* **Activity**: Please print only the top portion of the entries below, ending with the line that contains "V1: 6V (plus", exactly as written.

* **Change detection outputs**:
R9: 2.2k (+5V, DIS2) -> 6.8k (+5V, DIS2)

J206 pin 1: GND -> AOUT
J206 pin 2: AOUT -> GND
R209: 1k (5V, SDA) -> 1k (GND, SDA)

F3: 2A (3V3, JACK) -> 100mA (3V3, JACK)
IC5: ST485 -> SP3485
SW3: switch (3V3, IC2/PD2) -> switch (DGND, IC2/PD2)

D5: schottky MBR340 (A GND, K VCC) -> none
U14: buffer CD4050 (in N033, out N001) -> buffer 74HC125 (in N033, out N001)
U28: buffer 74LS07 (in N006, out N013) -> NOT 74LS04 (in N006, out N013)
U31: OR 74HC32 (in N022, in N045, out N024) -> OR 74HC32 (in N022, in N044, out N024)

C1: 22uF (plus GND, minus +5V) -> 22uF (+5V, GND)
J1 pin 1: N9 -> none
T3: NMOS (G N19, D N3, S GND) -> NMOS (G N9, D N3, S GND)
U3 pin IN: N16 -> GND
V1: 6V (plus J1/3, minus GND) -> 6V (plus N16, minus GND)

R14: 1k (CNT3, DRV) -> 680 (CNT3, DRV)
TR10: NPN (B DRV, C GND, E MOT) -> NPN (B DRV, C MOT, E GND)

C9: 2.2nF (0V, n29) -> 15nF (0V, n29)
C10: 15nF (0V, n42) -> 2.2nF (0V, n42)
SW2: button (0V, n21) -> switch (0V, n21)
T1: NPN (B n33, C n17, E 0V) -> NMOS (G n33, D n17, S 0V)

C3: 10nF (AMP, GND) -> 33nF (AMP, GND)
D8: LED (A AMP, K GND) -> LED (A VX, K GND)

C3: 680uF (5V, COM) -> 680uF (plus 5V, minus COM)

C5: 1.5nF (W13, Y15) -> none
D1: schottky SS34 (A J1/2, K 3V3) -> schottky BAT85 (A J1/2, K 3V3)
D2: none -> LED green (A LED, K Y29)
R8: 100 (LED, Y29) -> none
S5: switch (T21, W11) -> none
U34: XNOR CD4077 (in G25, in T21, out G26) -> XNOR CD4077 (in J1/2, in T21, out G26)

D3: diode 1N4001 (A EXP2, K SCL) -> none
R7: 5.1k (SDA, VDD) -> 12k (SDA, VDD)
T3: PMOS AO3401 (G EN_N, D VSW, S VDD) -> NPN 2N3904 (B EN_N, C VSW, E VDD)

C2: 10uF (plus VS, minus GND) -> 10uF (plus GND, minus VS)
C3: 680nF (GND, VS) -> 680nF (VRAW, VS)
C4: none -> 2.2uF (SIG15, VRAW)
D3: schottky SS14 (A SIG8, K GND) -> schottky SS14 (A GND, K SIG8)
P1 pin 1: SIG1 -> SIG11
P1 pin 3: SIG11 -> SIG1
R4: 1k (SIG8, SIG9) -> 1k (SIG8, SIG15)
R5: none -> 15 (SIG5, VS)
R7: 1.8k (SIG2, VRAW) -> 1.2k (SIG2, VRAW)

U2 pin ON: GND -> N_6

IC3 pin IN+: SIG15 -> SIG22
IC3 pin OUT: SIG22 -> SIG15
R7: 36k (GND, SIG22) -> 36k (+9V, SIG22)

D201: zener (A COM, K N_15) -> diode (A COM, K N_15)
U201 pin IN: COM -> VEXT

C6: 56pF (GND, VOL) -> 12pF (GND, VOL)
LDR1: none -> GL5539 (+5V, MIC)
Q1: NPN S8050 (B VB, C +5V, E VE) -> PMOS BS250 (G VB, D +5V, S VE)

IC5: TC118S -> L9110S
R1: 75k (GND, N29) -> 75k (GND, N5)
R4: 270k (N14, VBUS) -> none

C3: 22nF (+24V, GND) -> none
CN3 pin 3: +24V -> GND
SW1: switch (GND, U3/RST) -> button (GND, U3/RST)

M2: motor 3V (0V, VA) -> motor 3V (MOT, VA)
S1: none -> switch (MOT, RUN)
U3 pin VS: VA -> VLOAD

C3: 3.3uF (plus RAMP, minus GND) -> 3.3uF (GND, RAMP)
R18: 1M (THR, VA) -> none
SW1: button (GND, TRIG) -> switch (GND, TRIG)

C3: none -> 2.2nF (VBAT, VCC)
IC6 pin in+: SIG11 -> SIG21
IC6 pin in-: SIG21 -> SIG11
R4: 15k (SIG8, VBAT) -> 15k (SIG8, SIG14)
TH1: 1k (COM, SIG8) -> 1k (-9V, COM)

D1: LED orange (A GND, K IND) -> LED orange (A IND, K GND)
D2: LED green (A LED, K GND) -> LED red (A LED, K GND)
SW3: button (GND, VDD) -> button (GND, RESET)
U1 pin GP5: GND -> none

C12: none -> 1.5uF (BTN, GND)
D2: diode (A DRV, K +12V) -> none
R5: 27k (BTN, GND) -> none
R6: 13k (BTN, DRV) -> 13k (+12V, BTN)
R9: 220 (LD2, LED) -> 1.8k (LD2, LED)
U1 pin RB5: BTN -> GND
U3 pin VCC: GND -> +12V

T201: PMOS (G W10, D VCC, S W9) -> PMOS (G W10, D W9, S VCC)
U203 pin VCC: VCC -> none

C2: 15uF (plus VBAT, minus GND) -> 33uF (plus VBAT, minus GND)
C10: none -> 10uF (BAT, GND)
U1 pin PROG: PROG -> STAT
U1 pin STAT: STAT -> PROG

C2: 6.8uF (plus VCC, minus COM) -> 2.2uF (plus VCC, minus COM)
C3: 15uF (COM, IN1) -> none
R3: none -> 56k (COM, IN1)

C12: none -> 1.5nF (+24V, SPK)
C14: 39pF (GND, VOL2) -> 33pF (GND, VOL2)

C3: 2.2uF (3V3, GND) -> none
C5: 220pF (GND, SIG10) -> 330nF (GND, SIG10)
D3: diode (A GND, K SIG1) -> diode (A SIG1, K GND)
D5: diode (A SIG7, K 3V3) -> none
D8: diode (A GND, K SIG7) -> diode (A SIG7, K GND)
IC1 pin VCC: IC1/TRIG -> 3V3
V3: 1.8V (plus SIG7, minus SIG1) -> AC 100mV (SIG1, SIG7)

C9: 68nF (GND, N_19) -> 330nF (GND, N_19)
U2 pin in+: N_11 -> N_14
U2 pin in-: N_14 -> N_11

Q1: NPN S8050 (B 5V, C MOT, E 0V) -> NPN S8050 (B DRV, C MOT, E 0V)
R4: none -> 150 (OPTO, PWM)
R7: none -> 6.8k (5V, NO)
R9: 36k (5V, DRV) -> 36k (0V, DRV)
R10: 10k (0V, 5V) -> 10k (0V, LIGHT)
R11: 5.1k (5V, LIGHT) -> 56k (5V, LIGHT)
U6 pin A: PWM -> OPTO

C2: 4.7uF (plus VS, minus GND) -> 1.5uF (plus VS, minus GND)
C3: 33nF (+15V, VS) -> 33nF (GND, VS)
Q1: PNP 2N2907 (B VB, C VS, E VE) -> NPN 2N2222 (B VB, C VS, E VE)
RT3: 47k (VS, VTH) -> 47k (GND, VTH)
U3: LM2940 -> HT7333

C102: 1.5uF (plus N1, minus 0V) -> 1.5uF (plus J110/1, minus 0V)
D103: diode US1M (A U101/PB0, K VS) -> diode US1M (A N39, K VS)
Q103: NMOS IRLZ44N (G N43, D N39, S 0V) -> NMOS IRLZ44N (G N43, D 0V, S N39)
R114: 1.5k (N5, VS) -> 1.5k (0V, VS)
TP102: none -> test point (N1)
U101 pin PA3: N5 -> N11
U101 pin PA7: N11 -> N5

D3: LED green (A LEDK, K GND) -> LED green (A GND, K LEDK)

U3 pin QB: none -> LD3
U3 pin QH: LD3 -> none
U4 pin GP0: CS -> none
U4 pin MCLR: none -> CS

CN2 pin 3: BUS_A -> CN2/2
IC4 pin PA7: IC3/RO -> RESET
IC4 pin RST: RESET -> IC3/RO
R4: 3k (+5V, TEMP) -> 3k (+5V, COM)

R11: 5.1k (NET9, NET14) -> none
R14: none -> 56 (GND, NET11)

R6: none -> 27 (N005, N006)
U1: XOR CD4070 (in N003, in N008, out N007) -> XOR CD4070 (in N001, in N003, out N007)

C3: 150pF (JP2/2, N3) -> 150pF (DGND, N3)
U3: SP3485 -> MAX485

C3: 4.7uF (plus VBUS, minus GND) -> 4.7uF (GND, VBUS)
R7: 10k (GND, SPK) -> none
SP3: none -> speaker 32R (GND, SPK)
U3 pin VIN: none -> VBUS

* **Written response**:
R9: 2.2k (+5V, DIS2) -> 6.8k (+5V, DIS2)

J206 pin 1: GND -> AOUT
J206 pin 2: AOUT -> GND
R209: 1k (5V, SDA) -> 1k (GND, SDA)

F3: 2A (3V3, JACK) -> 100mA (3V3, JACK)
IC5: ST485 -> SP3485
SW3: switch (3V3, IC2/PD2) -> switch (DGND, IC2/PD2)

D5: schottky MBR340 (A GND, K VCC) -> none
U14: buffer CD4050 (in N033, out N001) -> buffer 74HC125 (in N033, out N001)
U28: buffer 74LS07 (in N006, out N013) -> NOT 74LS04 (in N006, out N013)
U31: OR 74HC32 (in N022, in N045, out N024) -> OR 74HC32 (in N022, in N044, out N024)

C1: 22uF (plus GND, minus +5V) -> 22uF (+5V, GND)
J1 pin 1: N9 -> none
T3: NMOS (G N19, D N3, S GND) -> NMOS (G N9, D N3, S GND)
U3 pin IN: N16 -> GND
V1: 6V (plus J1/3, minus GND) -> 6V (plus N16, minus GND)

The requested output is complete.